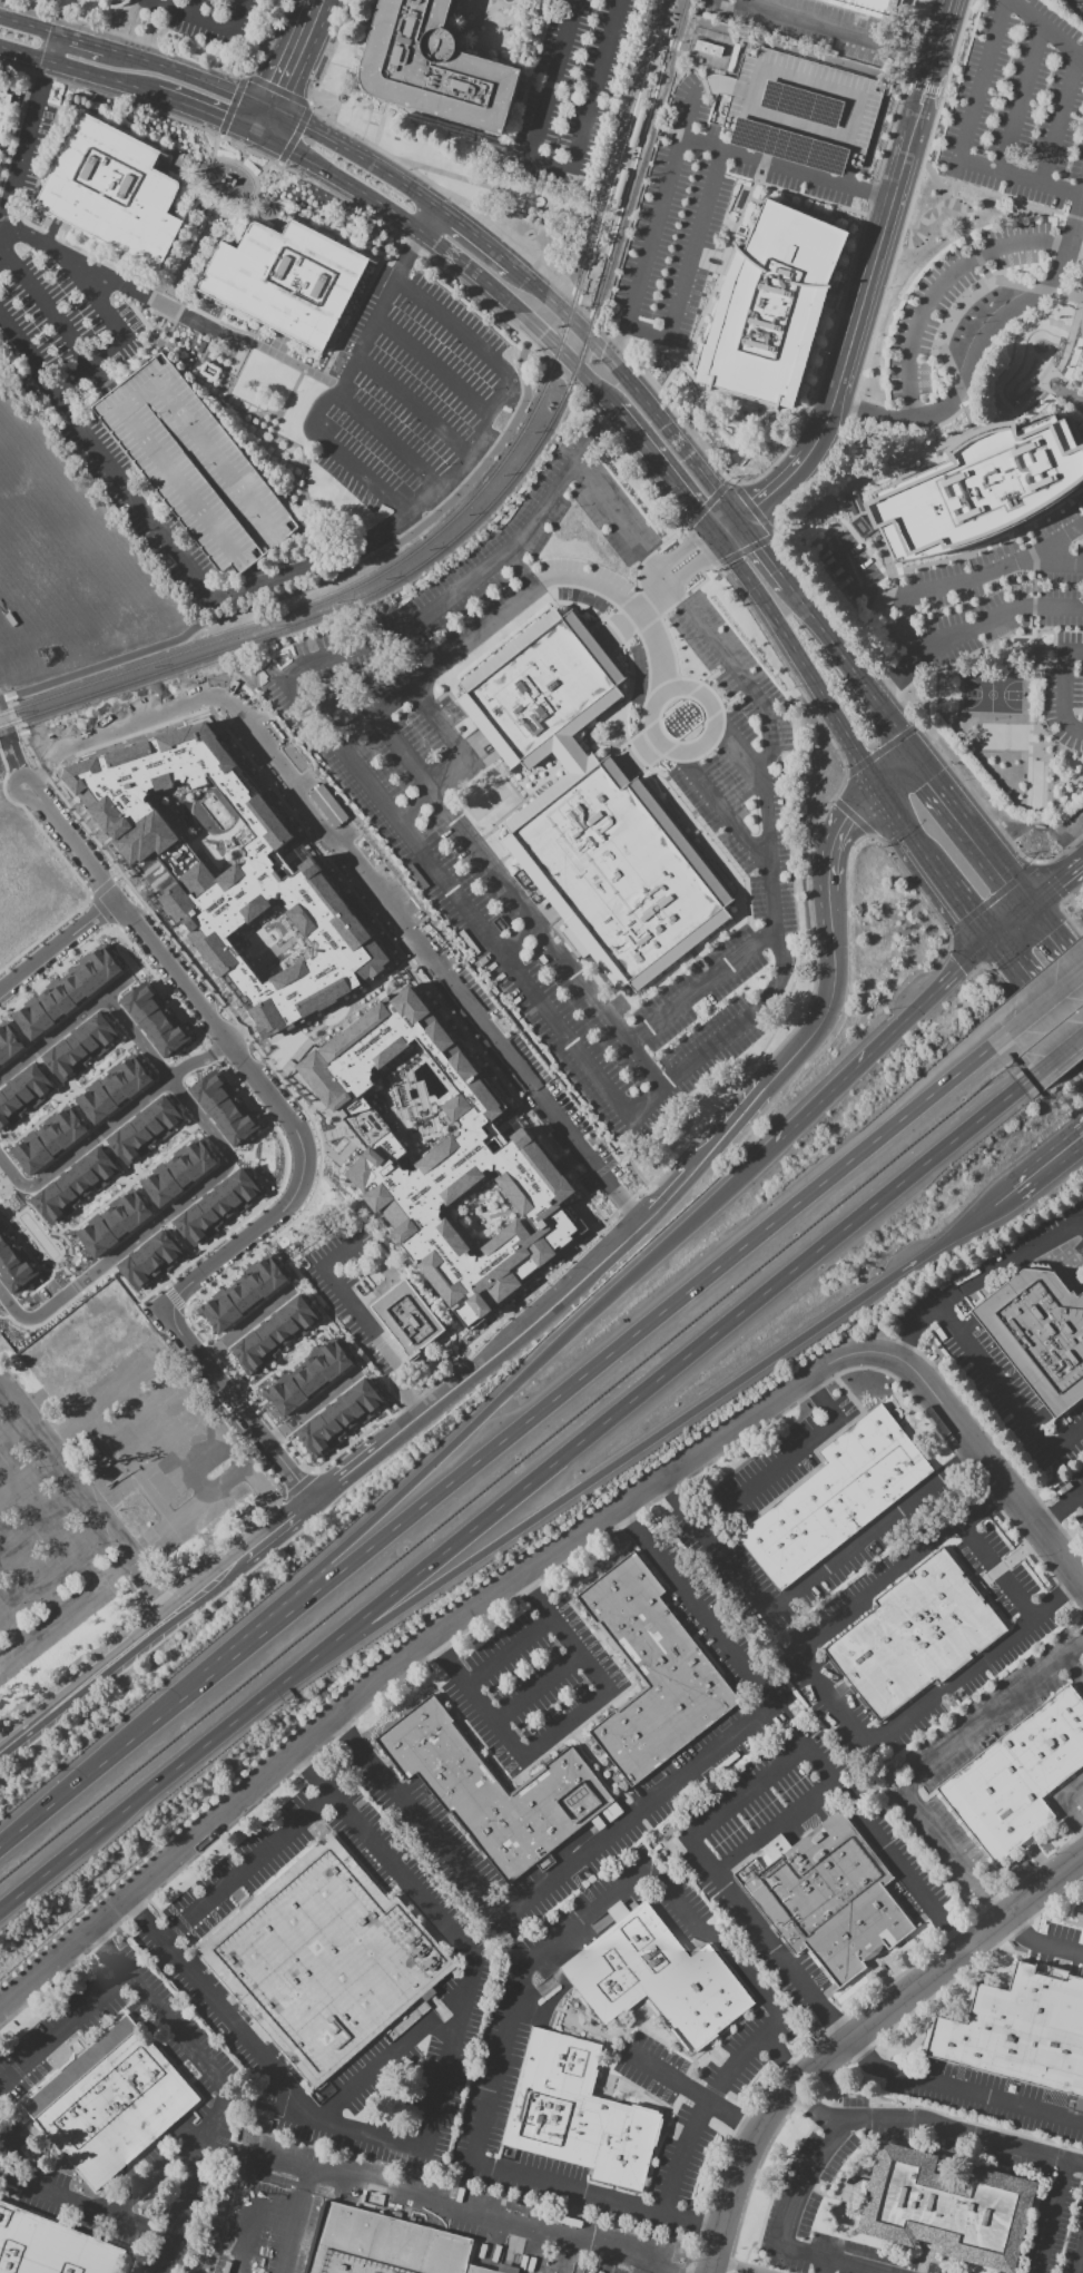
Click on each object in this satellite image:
building: (870, 7)
road: (196, 8)
road: (206, 21)
road: (836, 29)
road: (1048, 29)
road: (142, 30)
road: (24, 40)
road: (781, 44)
road: (75, 46)
road: (296, 53)
road: (661, 54)
building: (433, 68)
railway: (666, 68)
road: (95, 75)
road: (187, 78)
parking lot: (576, 90)
road: (277, 91)
road: (586, 97)
road: (1021, 99)
road: (231, 106)
traffic signals: (273, 106)
road: (898, 106)
building: (795, 110)
parking lot: (795, 110)
building: (4, 111)
road: (203, 114)
road: (1060, 120)
road: (266, 121)
road: (380, 125)
building: (636, 128)
traffic signals: (258, 135)
road: (295, 136)
road: (610, 143)
road: (956, 144)
road: (24, 147)
road: (357, 160)
road: (558, 168)
road: (786, 168)
road: (459, 177)
road: (340, 184)
building: (619, 188)
building: (115, 193)
road: (529, 199)
road: (550, 209)
road: (503, 226)
road: (654, 226)
road: (883, 229)
road: (476, 241)
fountain: (713, 261)
road: (687, 264)
road: (890, 274)
road: (113, 280)
road: (595, 282)
building: (289, 283)
road: (939, 285)
road: (532, 286)
building: (770, 307)
road: (522, 314)
road: (837, 316)
road: (55, 321)
building: (1081, 321)
parking lot: (68, 326)
road: (455, 328)
road: (116, 329)
road: (981, 342)
road: (690, 346)
road: (435, 365)
road: (671, 374)
traffic signals: (621, 376)
road: (817, 386)
parking lot: (405, 390)
road: (340, 392)
road: (962, 394)
road: (412, 403)
traffic signals: (607, 403)
road: (646, 407)
road: (390, 438)
building: (197, 467)
parking lot: (197, 467)
road: (662, 471)
building: (979, 487)
road: (773, 489)
railway: (479, 496)
railway: (493, 505)
road: (614, 513)
traffic signals: (733, 518)
road: (424, 520)
road: (722, 527)
traffic signals: (712, 535)
road: (682, 547)
road: (867, 552)
road: (761, 553)
road: (698, 563)
road: (1057, 564)
crop: (71, 567)
road: (663, 575)
road: (654, 576)
road: (254, 577)
road: (967, 577)
road: (865, 581)
road: (661, 585)
road: (610, 588)
road: (228, 595)
road: (642, 596)
road: (971, 631)
road: (832, 642)
road: (799, 659)
road: (121, 666)
road: (432, 666)
road: (1063, 685)
park: (993, 692)
road: (897, 726)
road: (918, 726)
road: (0, 727)
road: (453, 740)
road: (676, 751)
road: (736, 751)
road: (11, 755)
traffic signals: (920, 756)
road: (900, 771)
traffic signals: (880, 787)
building: (155, 788)
building: (326, 805)
road: (893, 807)
building: (592, 809)
road: (723, 810)
road: (965, 812)
road: (838, 831)
road: (918, 843)
road: (356, 866)
road: (1057, 879)
road: (1009, 882)
road: (1020, 884)
road: (959, 898)
traffic signals: (1031, 898)
road: (518, 900)
road: (1011, 918)
road: (832, 926)
road: (1057, 931)
road: (517, 936)
traffic signals: (990, 937)
road: (57, 943)
building: (220, 952)
road: (1001, 952)
road: (171, 973)
road: (518, 975)
road: (701, 986)
road: (934, 990)
building: (69, 993)
road: (1047, 1013)
road: (1037, 1014)
building: (153, 1019)
road: (51, 1033)
building: (8, 1044)
building: (79, 1047)
road: (1052, 1064)
road: (167, 1077)
building: (114, 1090)
building: (22, 1093)
road: (820, 1100)
building: (223, 1108)
road: (124, 1110)
building: (142, 1130)
building: (51, 1141)
road: (635, 1153)
building: (441, 1157)
road: (1056, 1159)
road: (11, 1175)
building: (74, 1184)
road: (1012, 1192)
building: (216, 1207)
road: (988, 1211)
road: (158, 1220)
road: (630, 1220)
road: (1079, 1222)
building: (115, 1224)
road: (238, 1243)
building: (149, 1259)
building: (12, 1265)
road: (981, 1277)
building: (244, 1294)
road: (45, 1312)
building: (407, 1317)
road: (361, 1320)
road: (241, 1324)
building: (273, 1334)
building: (1038, 1335)
road: (621, 1346)
road: (159, 1364)
road: (667, 1372)
road: (1006, 1395)
road: (504, 1396)
road: (234, 1405)
road: (306, 1409)
building: (338, 1417)
road: (166, 1441)
road: (650, 1442)
road: (787, 1458)
road: (993, 1467)
road: (341, 1472)
road: (111, 1487)
road: (1081, 1490)
road: (1081, 1492)
road: (87, 1497)
building: (834, 1498)
road: (157, 1508)
road: (1059, 1508)
road: (296, 1509)
road: (48, 1519)
road: (261, 1537)
road: (997, 1569)
road: (30, 1570)
road: (84, 1590)
road: (783, 1609)
road: (11, 1624)
building: (915, 1635)
road: (424, 1636)
road: (136, 1640)
road: (510, 1651)
road: (1073, 1669)
building: (651, 1671)
road: (539, 1688)
road: (832, 1698)
road: (563, 1725)
road: (17, 1733)
road: (125, 1741)
road: (923, 1768)
building: (1017, 1776)
road: (157, 1786)
building: (496, 1791)
road: (746, 1791)
road: (1062, 1803)
road: (636, 1814)
road: (773, 1826)
road: (241, 1864)
building: (827, 1899)
road: (571, 1925)
road: (1039, 1943)
building: (326, 1963)
building: (656, 1978)
road: (63, 2027)
road: (854, 2032)
building: (1019, 2032)
road: (781, 2054)
road: (388, 2056)
road: (220, 2081)
road: (958, 2090)
road: (691, 2092)
building: (112, 2106)
building: (577, 2114)
road: (431, 2119)
road: (845, 2132)
road: (395, 2192)
road: (85, 2201)
building: (946, 2208)
road: (1051, 2216)
road: (295, 2221)
building: (386, 2246)
building: (51, 2247)
road: (1079, 2261)
road: (820, 2264)
road: (643, 2265)
road: (673, 2265)
road: (731, 2272)

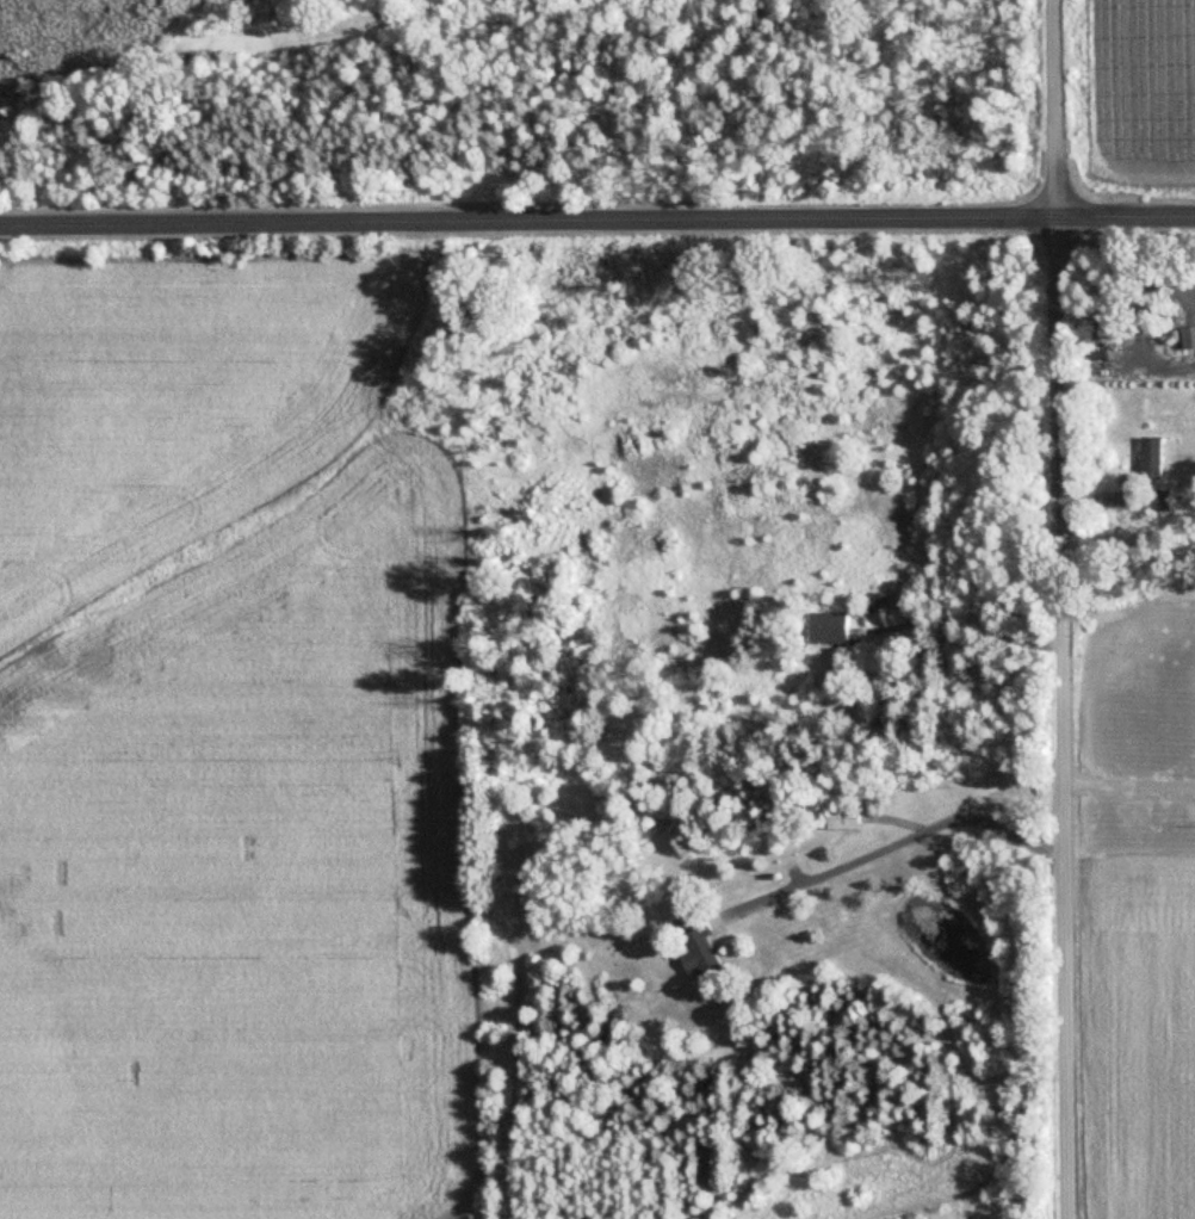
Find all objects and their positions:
road: (1055, 107)
road: (597, 221)
building: (1189, 337)
building: (1154, 458)
building: (1164, 500)
building: (831, 628)
road: (1063, 717)
road: (1129, 781)
building: (845, 818)
road: (901, 836)
building: (704, 949)

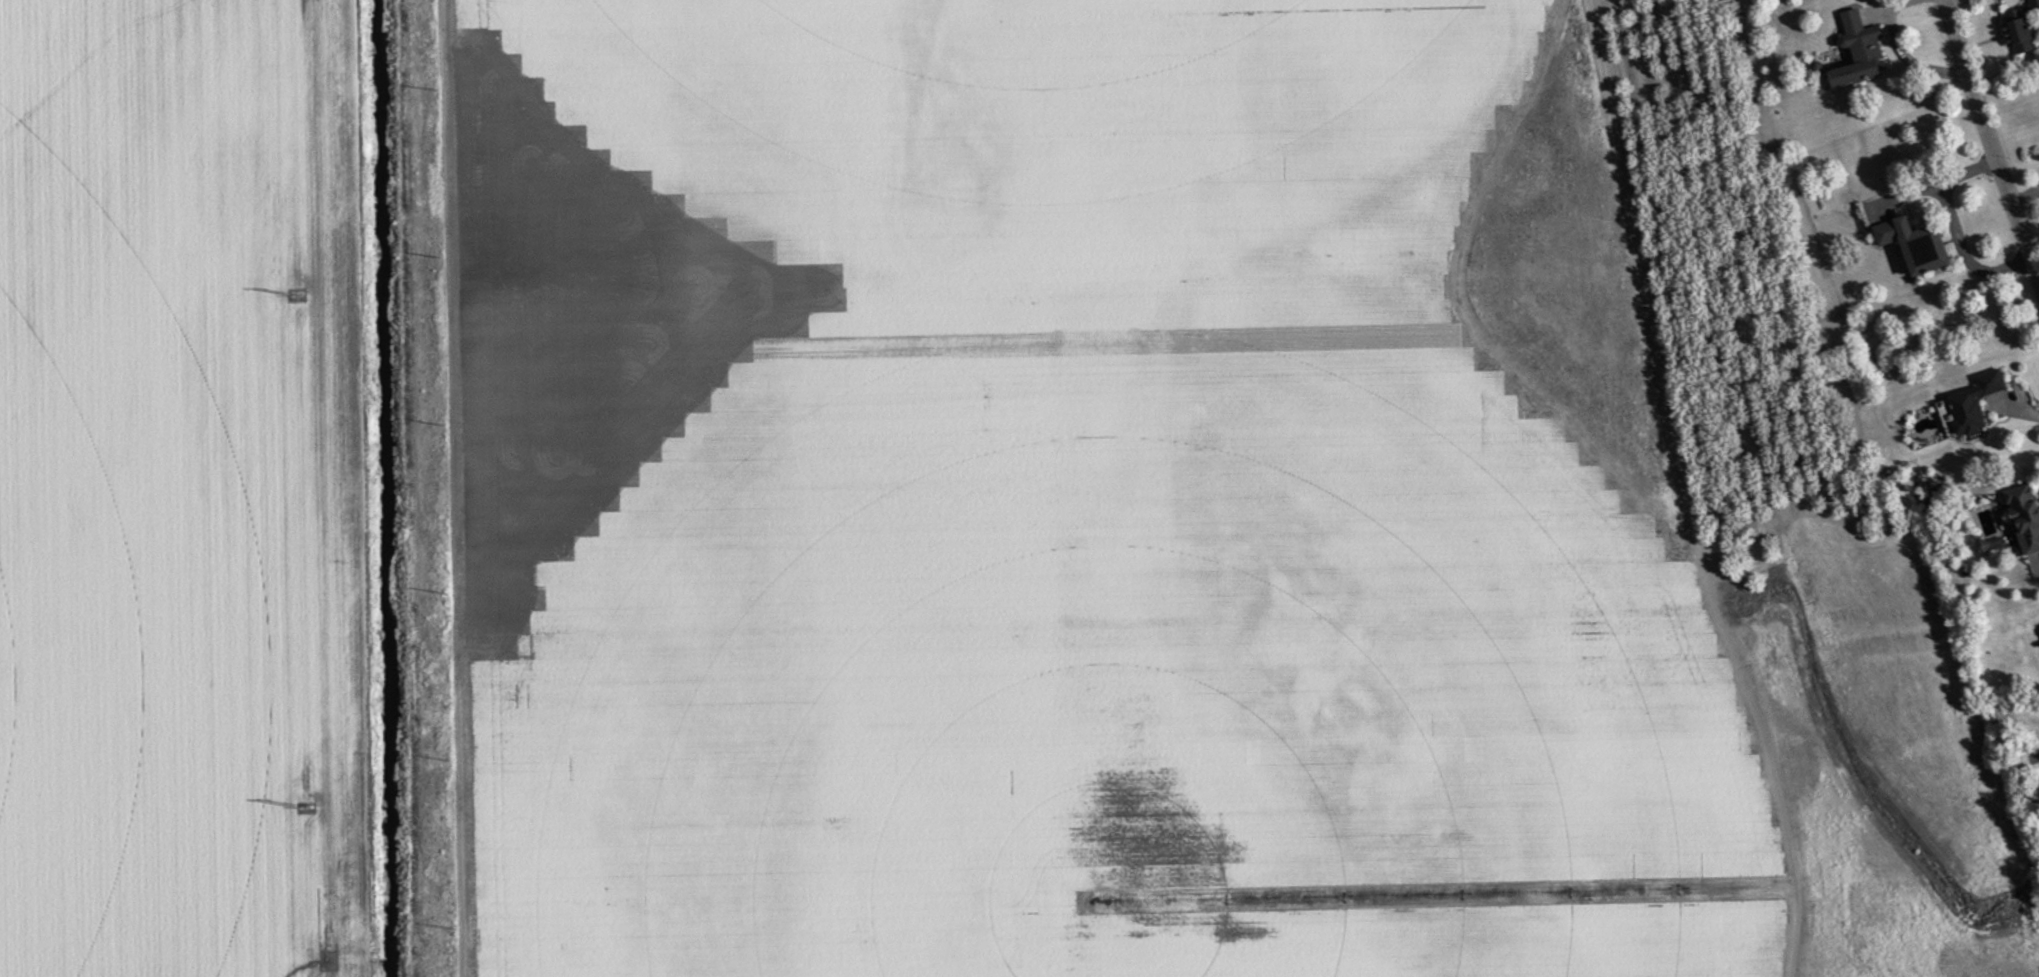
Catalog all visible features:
building: (2024, 26)
building: (1864, 48)
road: (1990, 134)
building: (1921, 242)
building: (1979, 398)
building: (2029, 512)

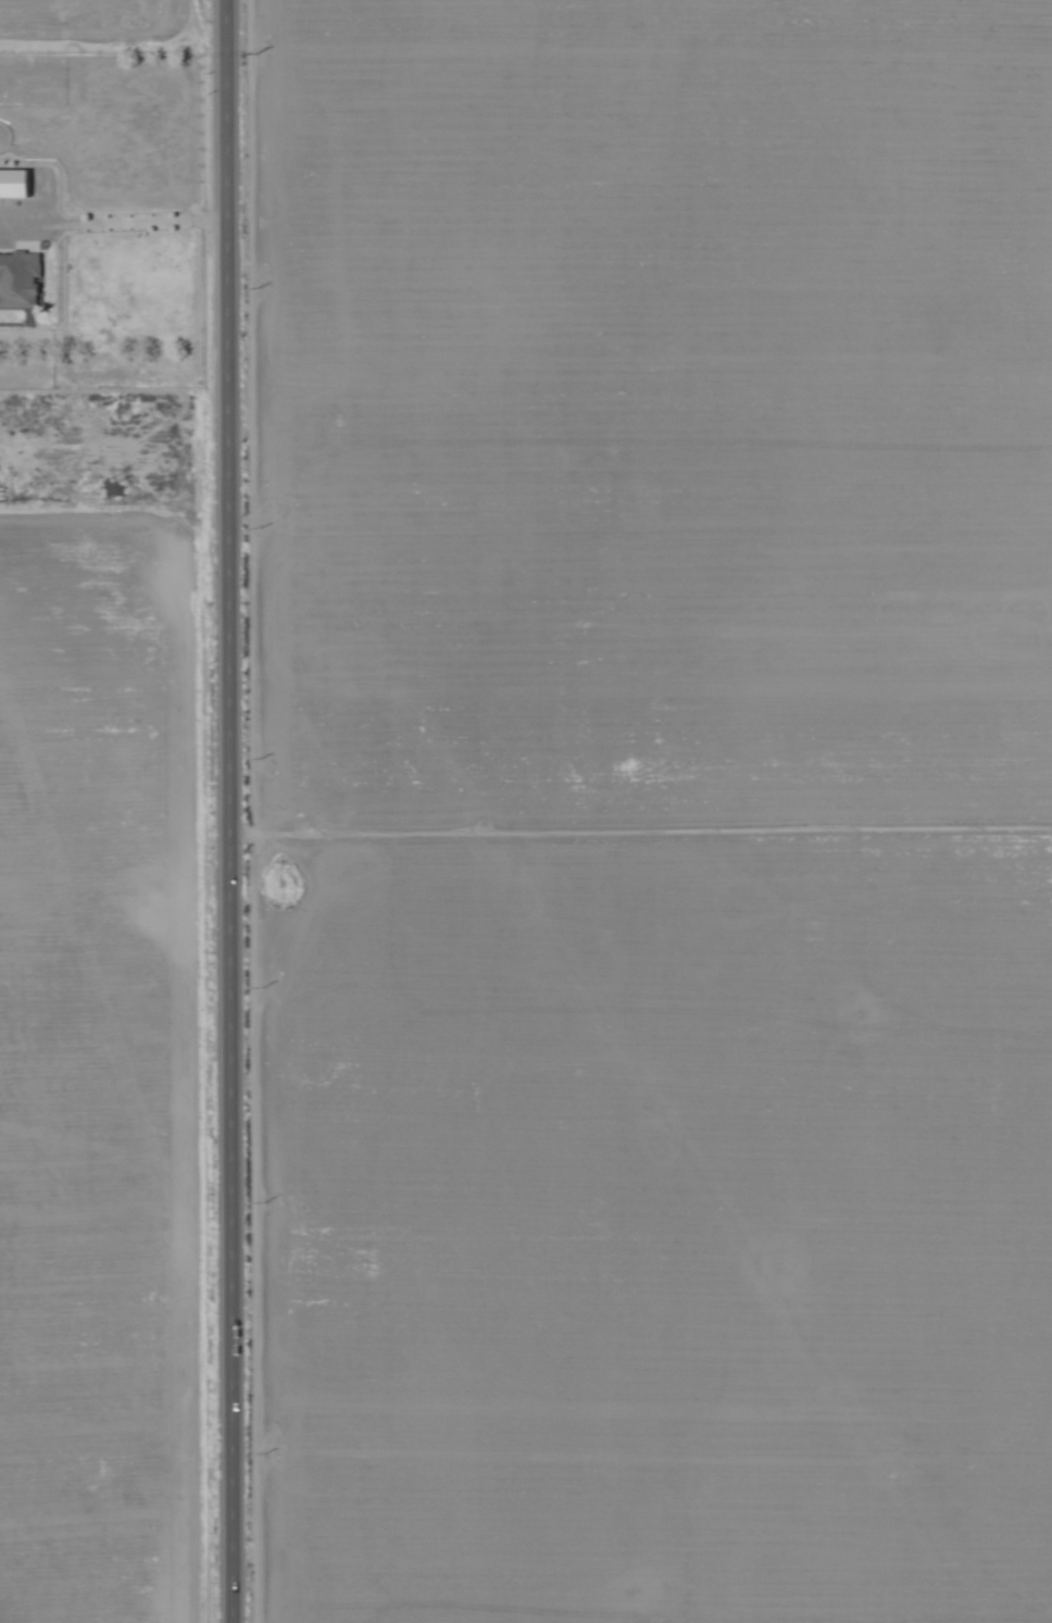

» **What the task requires**
From the line containing "Find all objects" through the final line of the listing, copy every line exactly and nothing else. Skip the pictures.

» **The completed task**
Find all objects and their positions:
road: (1055, 107)
road: (597, 221)
building: (1189, 337)
building: (1154, 458)
building: (1164, 500)
building: (831, 628)
road: (1063, 717)
road: (1129, 781)
building: (845, 818)
road: (901, 836)
building: (704, 949)

Catalog all visible features:
building: (2024, 26)
building: (1864, 48)
road: (1990, 134)
building: (1921, 242)
building: (1979, 398)
building: (2029, 512)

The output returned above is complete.